*Try it:* The entries below should be given again exactly, minus their pictures.
--
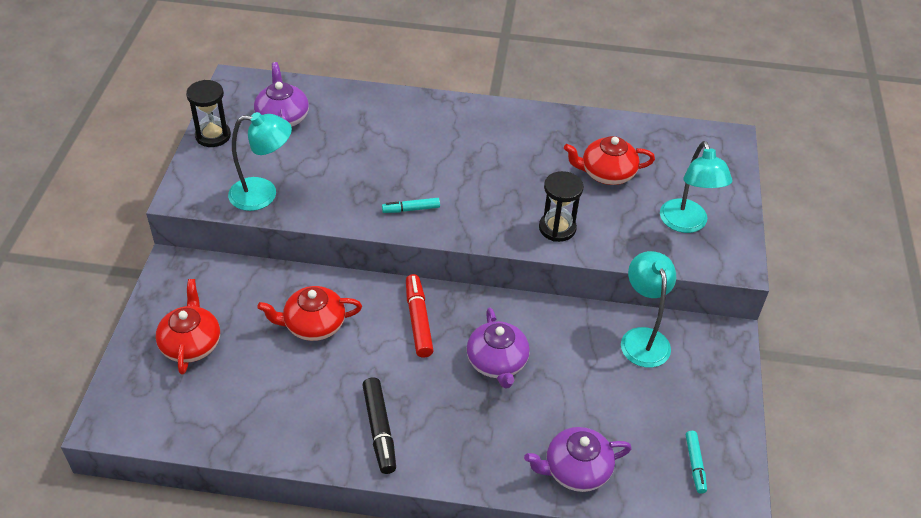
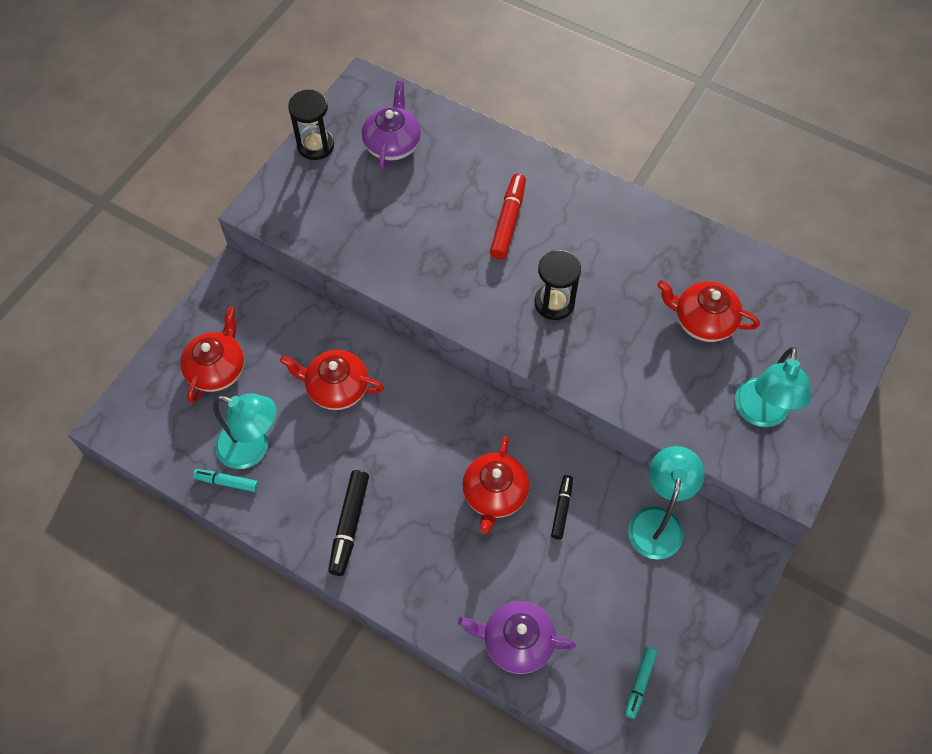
camera: 25 degrees right, 15 degrees up
(263, 194) = (335, 232): turquoise lamp -> turquoise lamp (253, 449)
(411, 209) = (473, 298): turquoise marker -> turquoise marker (227, 482)
(418, 320) = (438, 418): red marker -> red marker (508, 221)
(497, 362) = (494, 494): purple teapot -> red teapot
(557, 228) = (615, 371): black hourglass -> black hourglass (554, 303)
(559, 355) = (561, 509): none -> black marker

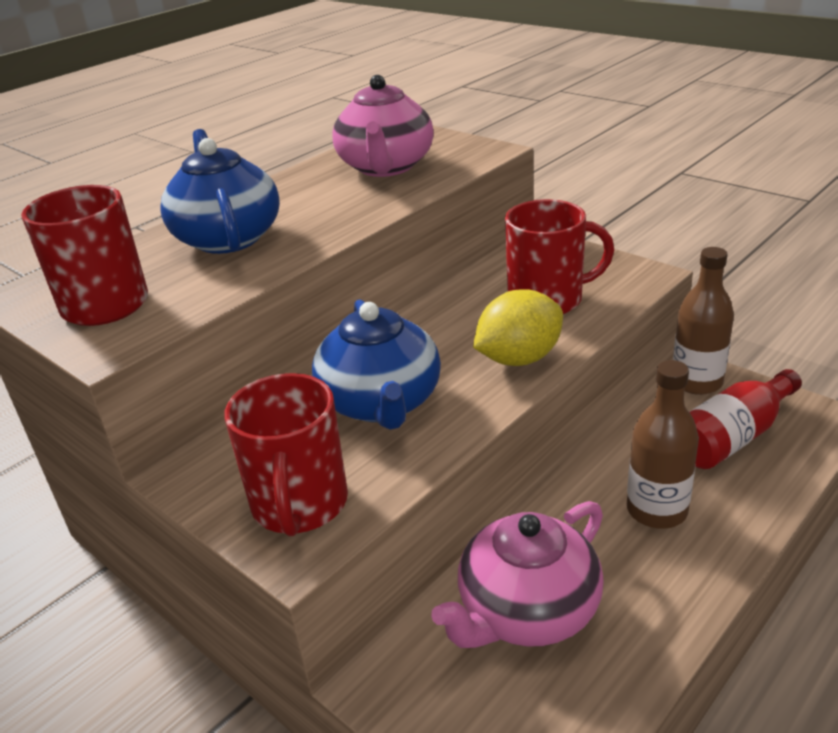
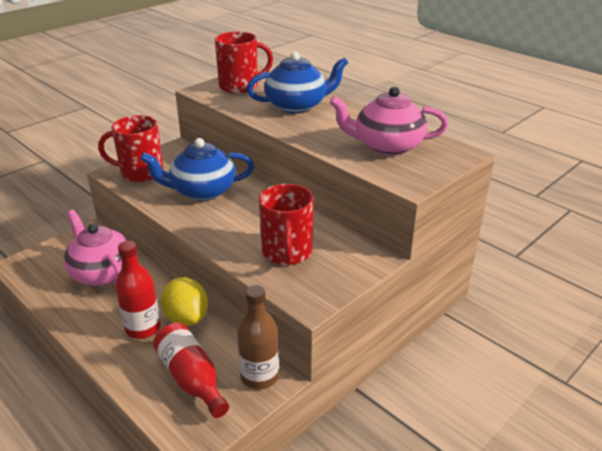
camera: 90 degrees right, 0 degrees up
(519, 358) = (222, 235): yellow lemon -> yellow lemon (186, 318)
(656, 510) = (143, 328): brown bottle -> red bottle

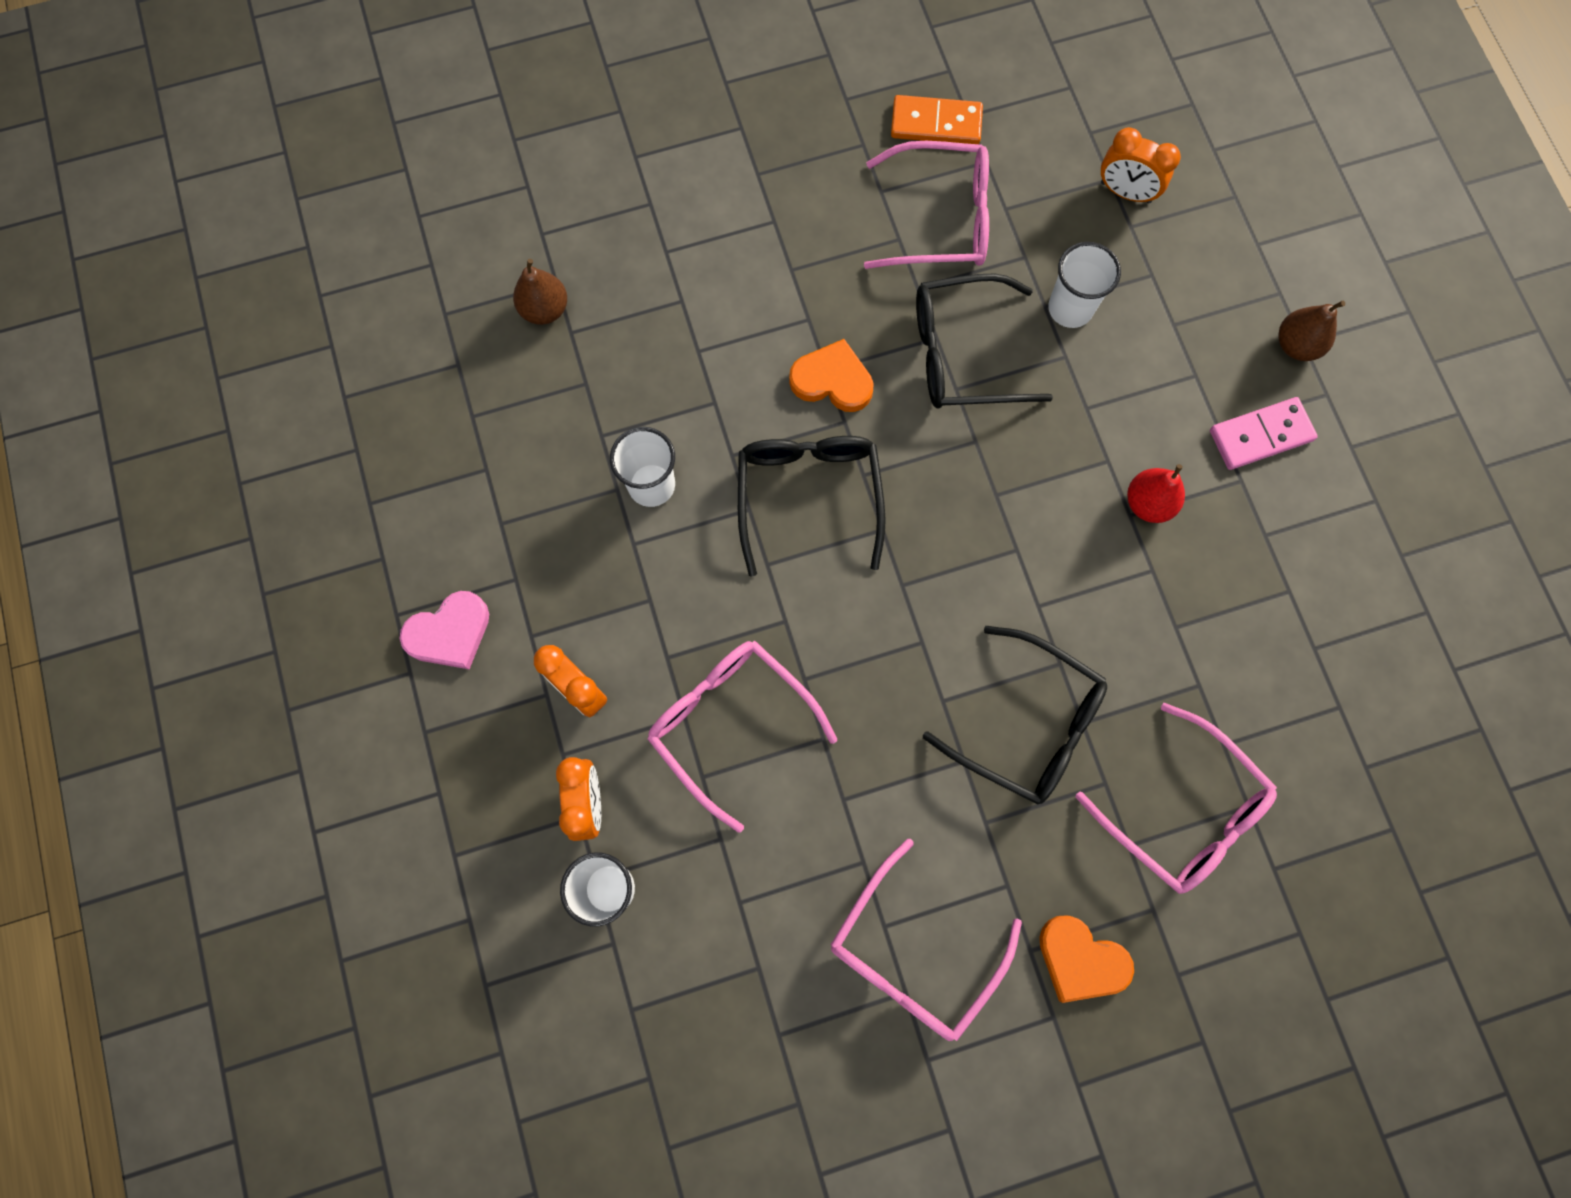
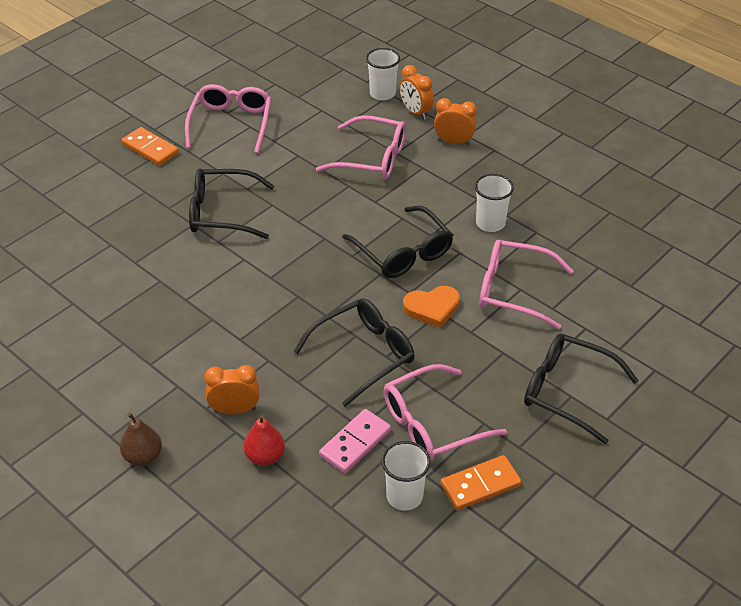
camera: 150 degrees right, 30 degrees down
(449, 633) = (532, 136): pink heart -> none
(545, 309) = (623, 270): brown pear -> none
(757, 181) = (567, 391): none -> black glasses
(1070, 308) = (311, 410): white cup -> white cup (404, 496)
(1081, 960) = (150, 148): orange heart -> orange domino
(1125, 192) = (314, 502): orange clock -> orange clock (235, 410)
(1148, 503) = (204, 328): red pear -> red pear (265, 456)
(1184, 811) = (122, 212): pink glasses -> pink glasses (513, 290)
(1260, 435) = (147, 393): pink domino -> pink domino (355, 443)

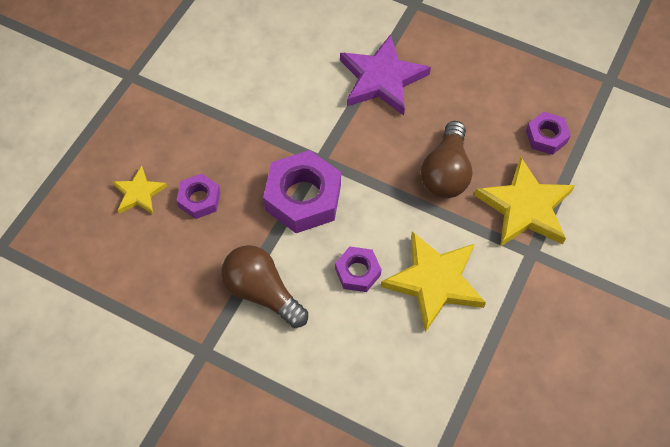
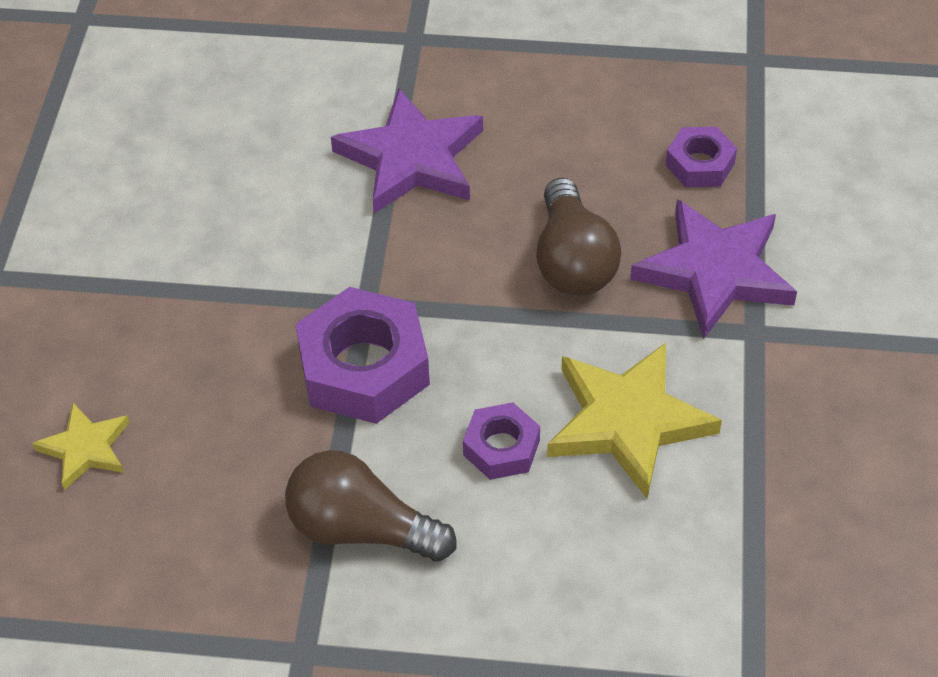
camera: 20 degrees left, 10 degrees down
(199, 199) = (193, 425): purple nut -> none
(525, 207) = (715, 272): yellow star -> purple star

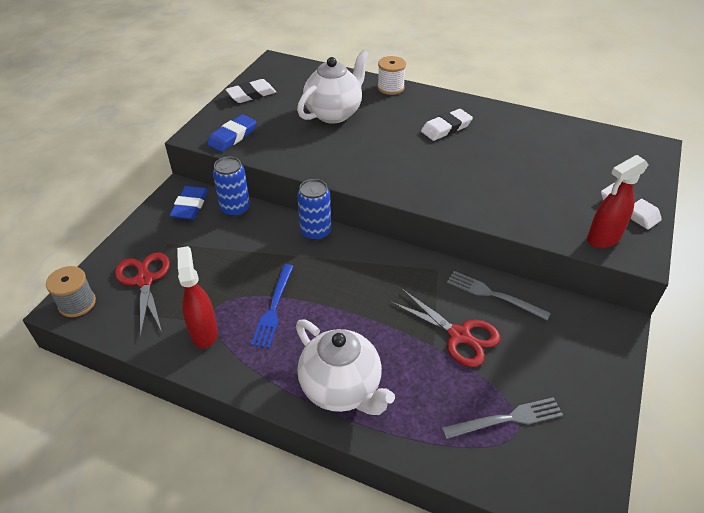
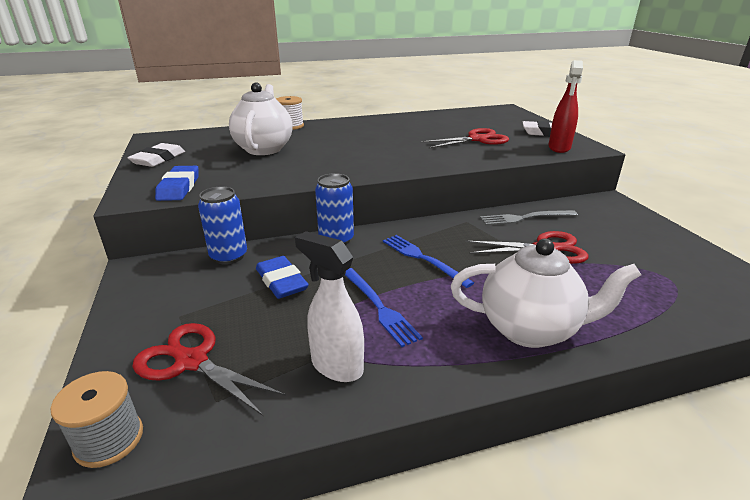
camera: 40 degrees left, 15 degrees down
(190, 206) = (169, 274): blue eraser -> blue eraser (281, 281)
(204, 332) = (336, 366): red spray bottle -> white spray bottle
(352, 286) = (423, 259): none -> blue fork
(446, 128) = (370, 133): white eraser -> none
(506, 419) = (654, 278): grey fork -> none
(535, 185) = (477, 139): none -> red scissors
--
*Answer to this exercise:*
camera: 25 degrees right, 15 degrees up
(263, 194) = (335, 232): turquoise lamp -> turquoise lamp (253, 449)
(411, 209) = (473, 298): turquoise marker -> turquoise marker (227, 482)
(418, 320) = (438, 418): red marker -> red marker (508, 221)
(497, 362) = (494, 494): purple teapot -> red teapot
(557, 228) = (615, 371): black hourglass -> black hourglass (554, 303)
(559, 355) = (561, 509): none -> black marker

camera: 90 degrees right, 0 degrees up
(519, 358) = (222, 235): yellow lemon -> yellow lemon (186, 318)
(656, 510) = (143, 328): brown bottle -> red bottle

camera: 150 degrees right, 30 degrees down
(449, 633) = (532, 136): pink heart -> none
(545, 309) = (623, 270): brown pear -> none
(757, 181) = (567, 391): none -> black glasses
(1070, 308) = (311, 410): white cup -> white cup (404, 496)
(1081, 960) = (150, 148): orange heart -> orange domino
(1125, 192) = (314, 502): orange clock -> orange clock (235, 410)
(1148, 503) = (204, 328): red pear -> red pear (265, 456)
(1184, 811) = (122, 212): pink glasses -> pink glasses (513, 290)
(1260, 435) = (147, 393): pink domino -> pink domino (355, 443)

camera: 20 degrees left, 10 degrees down
(199, 199) = (193, 425): purple nut -> none
(525, 207) = (715, 272): yellow star -> purple star

camera: 40 degrees left, 15 degrees down
(190, 206) = (169, 274): blue eraser -> blue eraser (281, 281)
(204, 332) = (336, 366): red spray bottle -> white spray bottle
(352, 286) = (423, 259): none -> blue fork
(446, 128) = (370, 133): white eraser -> none
(506, 419) = (654, 278): grey fork -> none
(535, 185) = (477, 139): none -> red scissors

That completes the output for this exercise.